§ What the task asks
Only the total should be returned: the number of lines in the data that hold the string "apple".

>>>>>

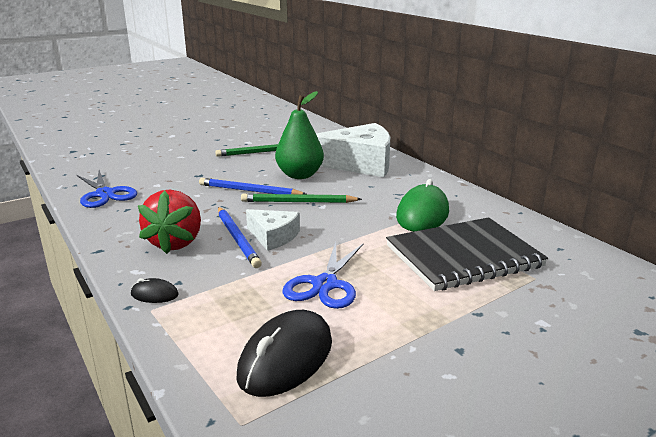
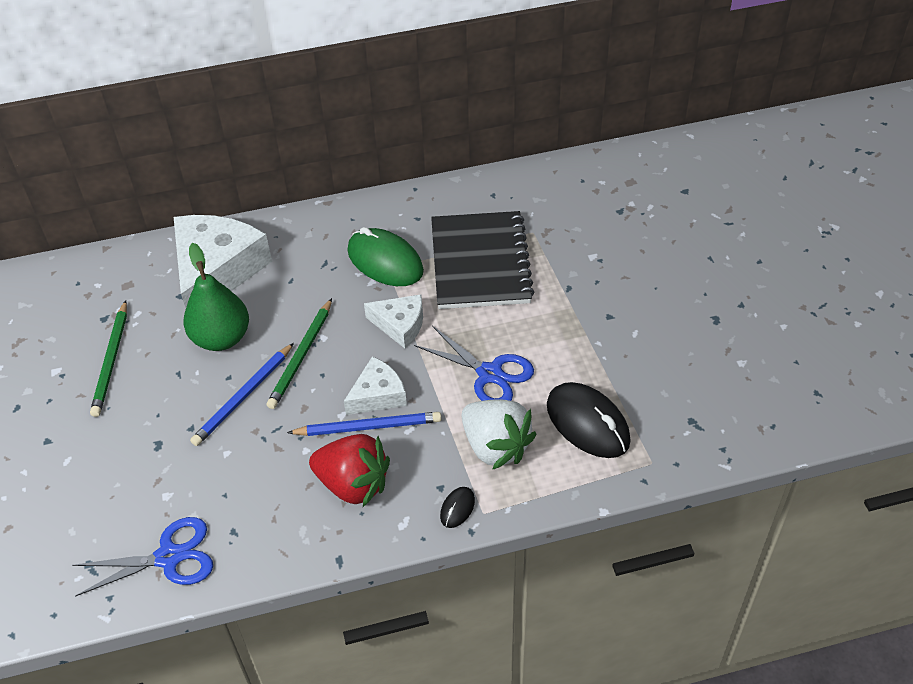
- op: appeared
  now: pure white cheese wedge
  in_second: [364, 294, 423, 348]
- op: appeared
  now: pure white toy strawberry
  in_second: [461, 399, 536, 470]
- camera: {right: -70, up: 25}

<<<<<
>>>>>

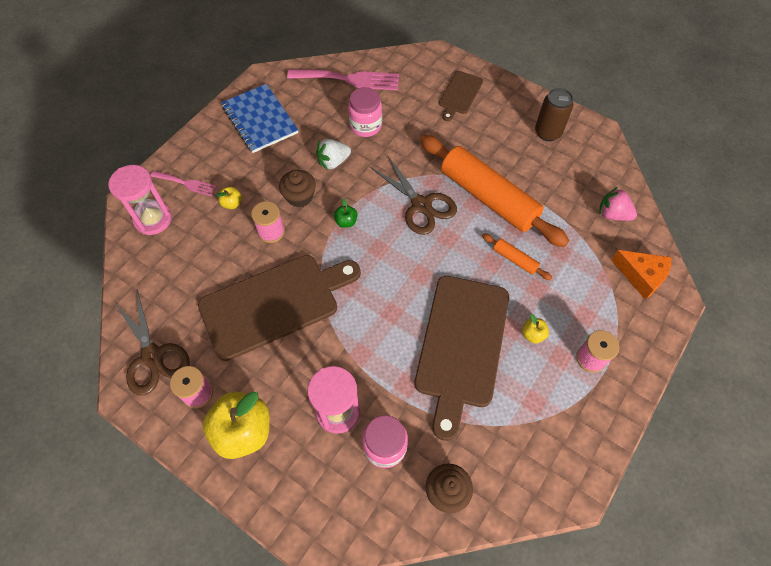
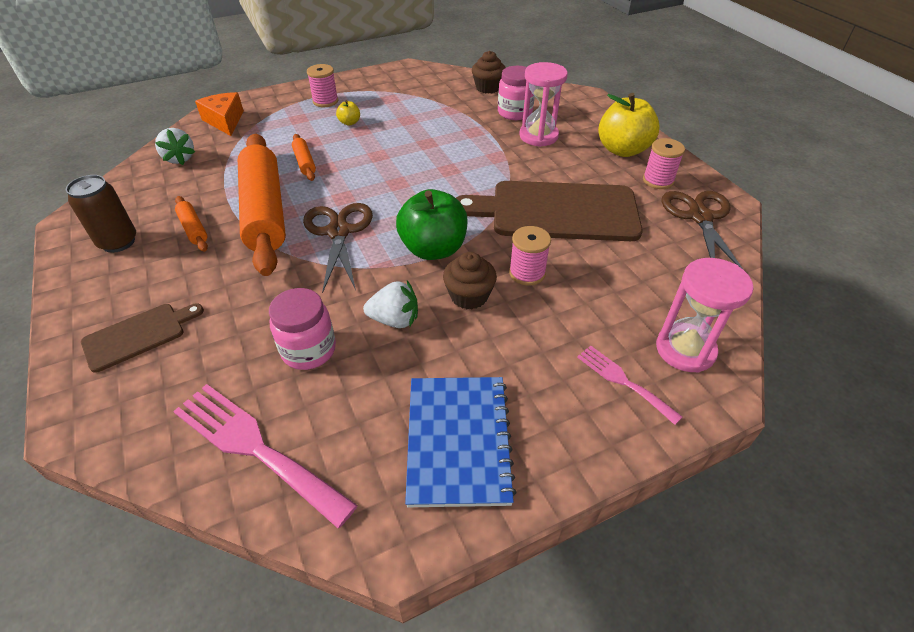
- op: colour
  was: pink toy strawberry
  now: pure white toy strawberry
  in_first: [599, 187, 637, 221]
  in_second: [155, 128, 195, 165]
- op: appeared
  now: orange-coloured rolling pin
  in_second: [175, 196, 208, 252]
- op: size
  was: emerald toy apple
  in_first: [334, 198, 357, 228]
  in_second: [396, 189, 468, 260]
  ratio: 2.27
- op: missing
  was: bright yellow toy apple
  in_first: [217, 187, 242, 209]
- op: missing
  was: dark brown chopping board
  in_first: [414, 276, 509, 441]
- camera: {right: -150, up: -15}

<<<<<

§ Response area
2